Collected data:
::::::::::
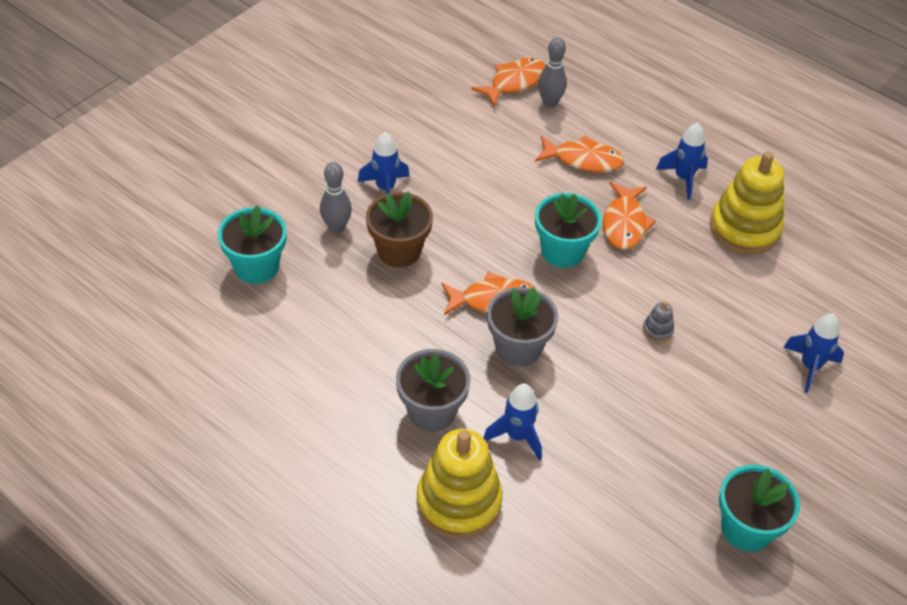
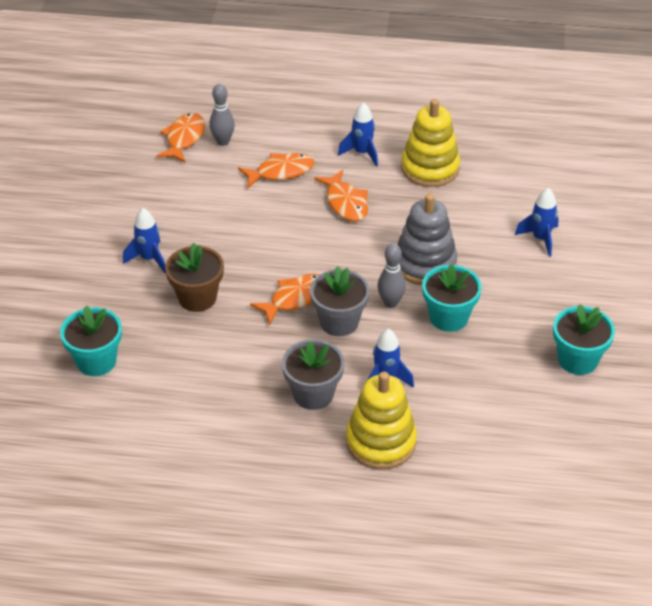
camera: 30 degrees left, 5 degrees down
(336, 227) = (135, 304): grey bowling pin -> grey bowling pin (390, 303)
(562, 251) = (317, 242): turquoise flower pot -> turquoise flower pot (448, 317)
(657, 331) = (425, 264): grey stacking toy -> grey stacking toy, size x2.45

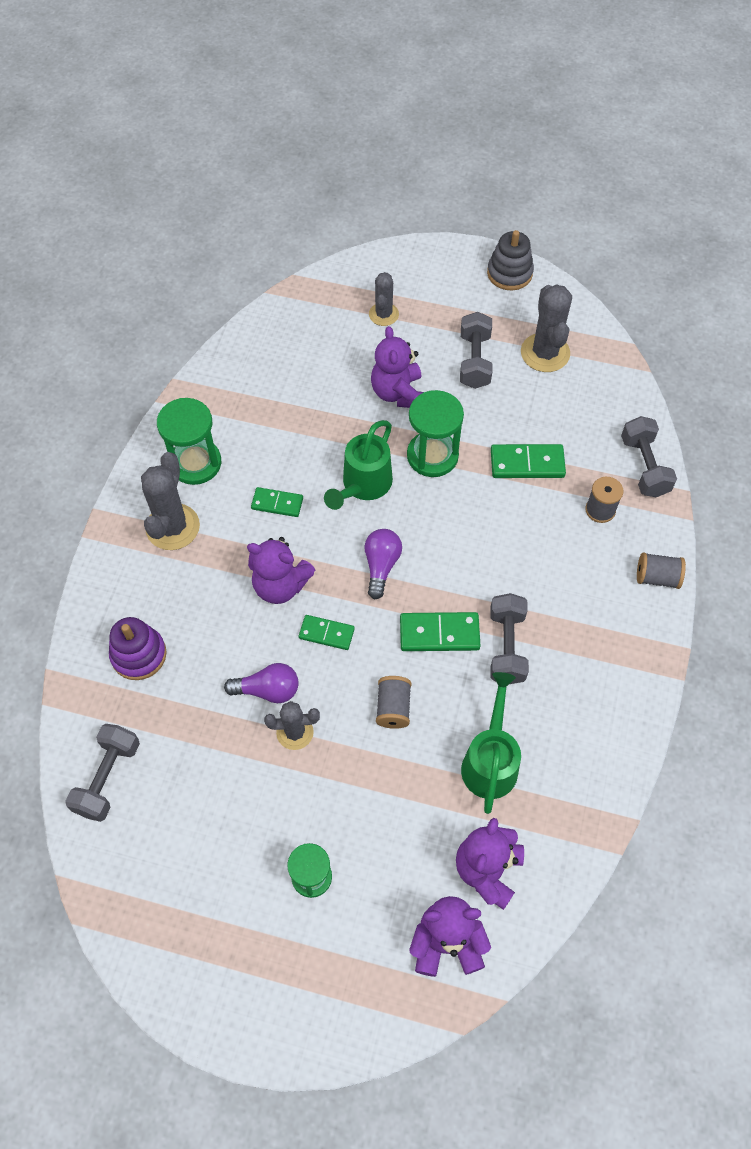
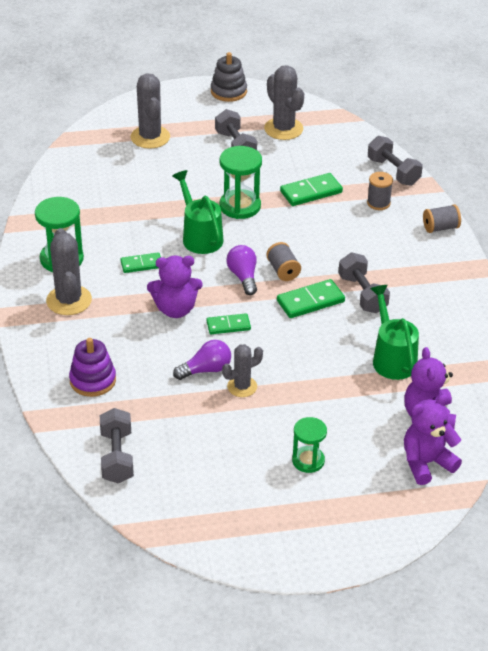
camera: 25 degrees left, 20 degrees down
(363, 485) = (200, 236): green watering can -> green watering can turned 150 degrees clockwise
(383, 314) = (150, 137): grey cactus -> grey cactus, size x1.61
(393, 708) = (304, 351): grey spool -> grey spool (283, 271)
(398, 393) = (191, 178): purple teddy bear -> none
::::::::::
* **WHAT TO WORK ON**: The exercise is to copy out every line above that has the word "degrees" in it.

* **COMPLETED EXERCISE**:
camera: 30 degrees left, 5 degrees down
camera: 25 degrees left, 20 degrees down
(363, 485) = (200, 236): green watering can -> green watering can turned 150 degrees clockwise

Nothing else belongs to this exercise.